Return only that part of the material below which starts with the line containing "washbasin: (291, 278) -> (260, 1180), moved" and goes on through the line containing "stool: (394, 300)", restated exactly.

DATA SHOWN
■ ■ ■

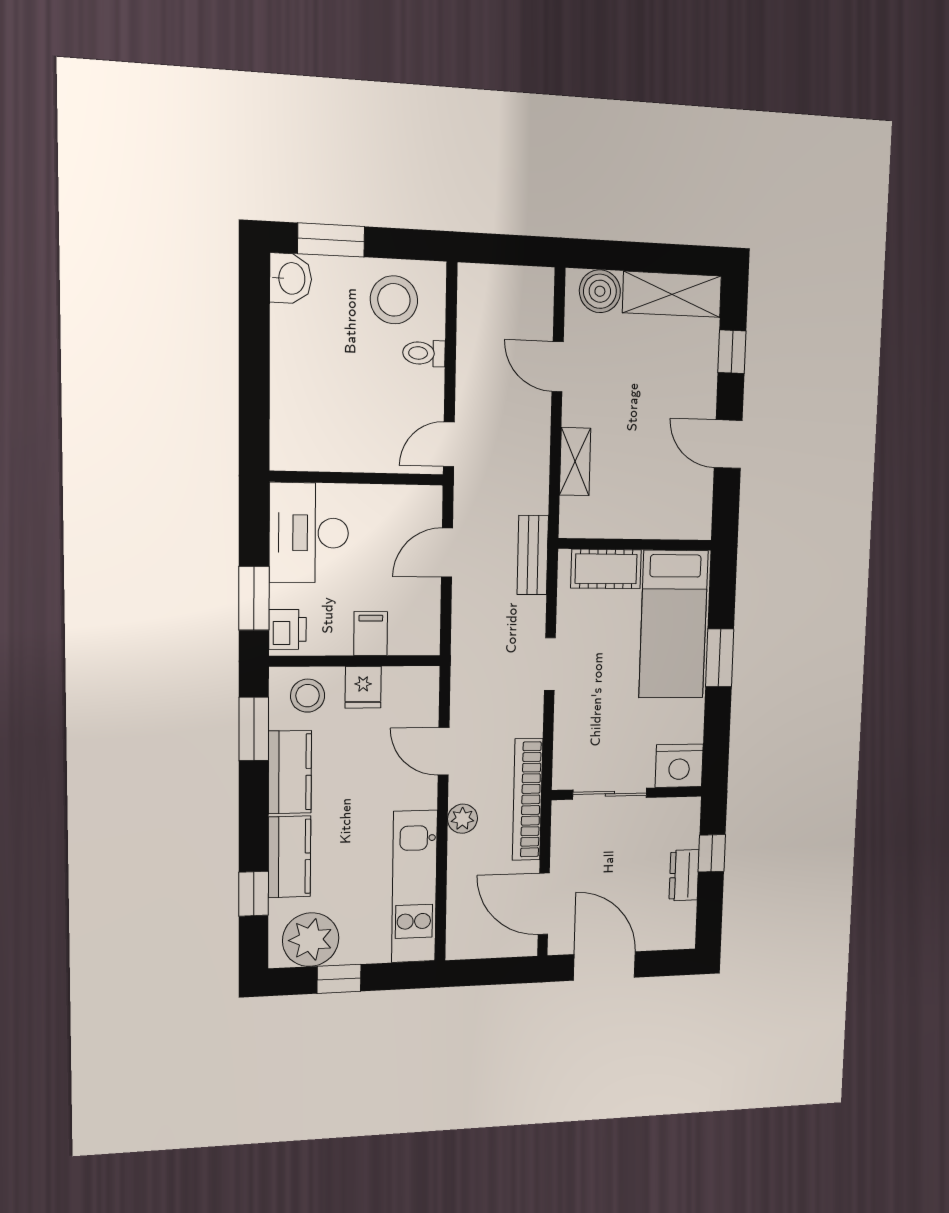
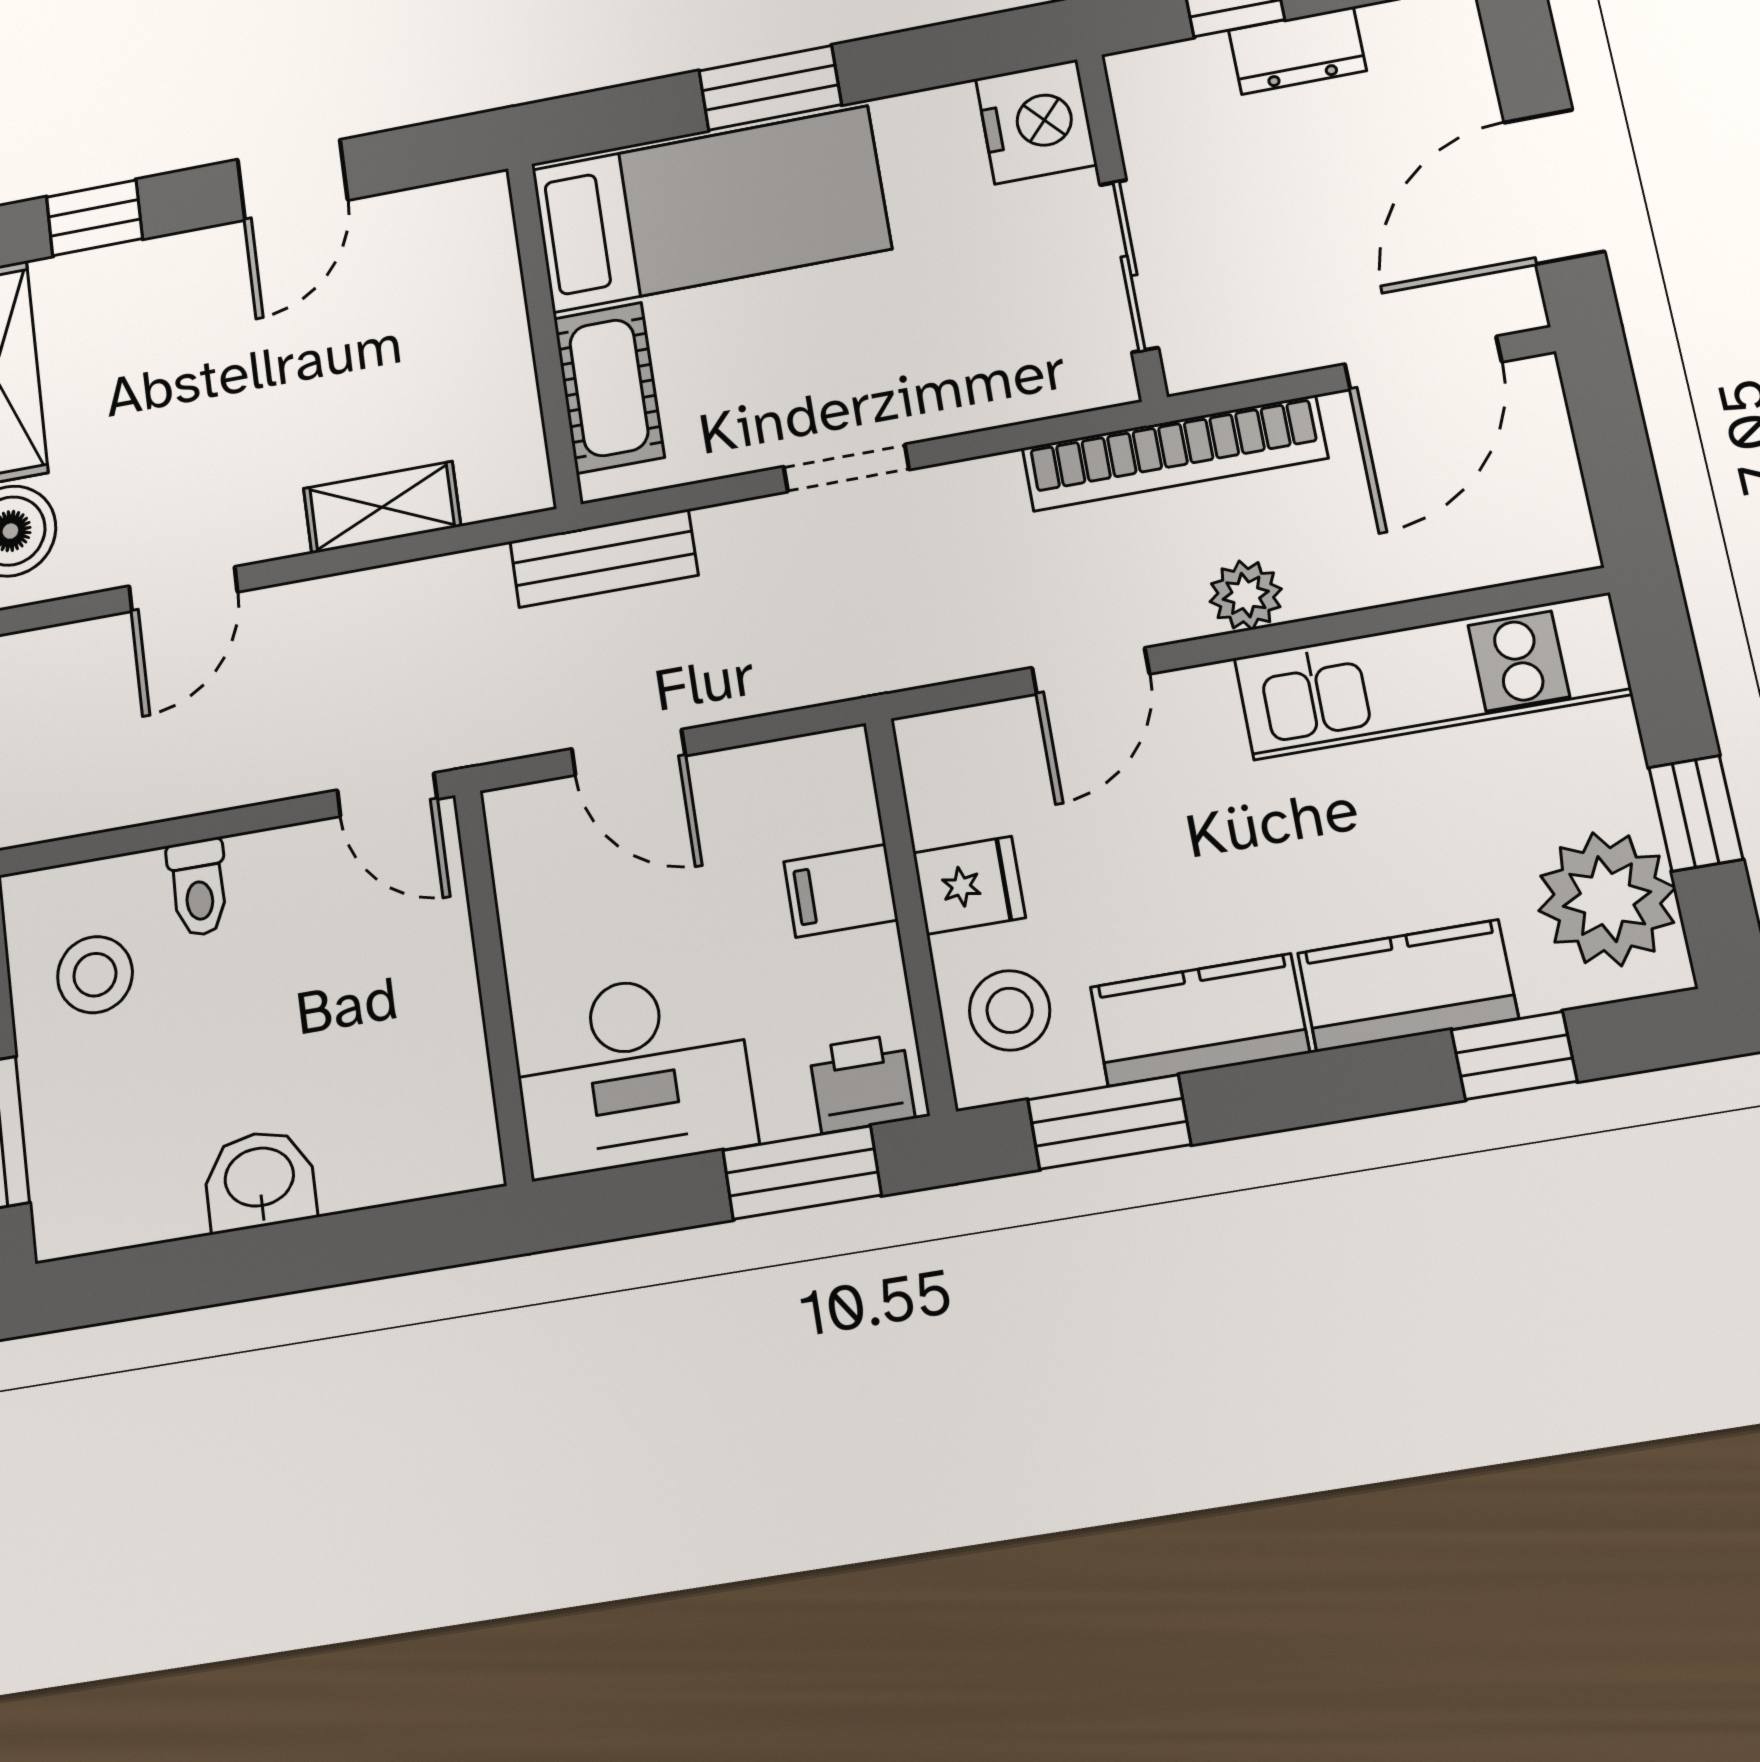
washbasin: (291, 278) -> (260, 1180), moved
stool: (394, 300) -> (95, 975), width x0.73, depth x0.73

■ ■ ■

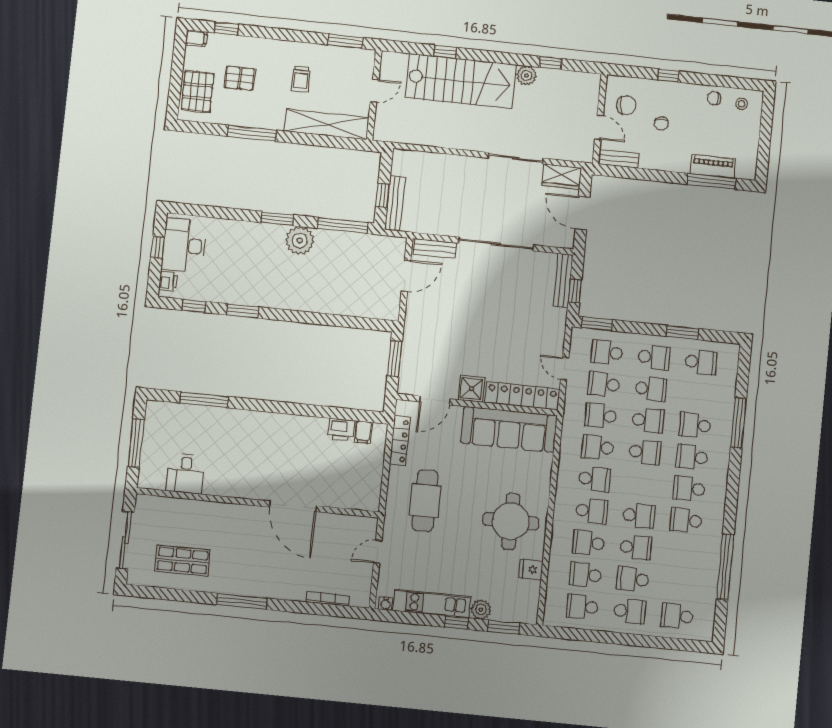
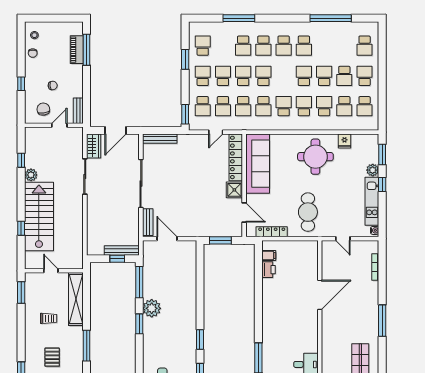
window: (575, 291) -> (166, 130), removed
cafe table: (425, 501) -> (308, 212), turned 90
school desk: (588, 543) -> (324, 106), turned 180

■ ■ ■

WRITTEN RESPONSE
washbasin: (291, 278) -> (260, 1180), moved
stool: (394, 300) -> (95, 975), width x0.73, depth x0.73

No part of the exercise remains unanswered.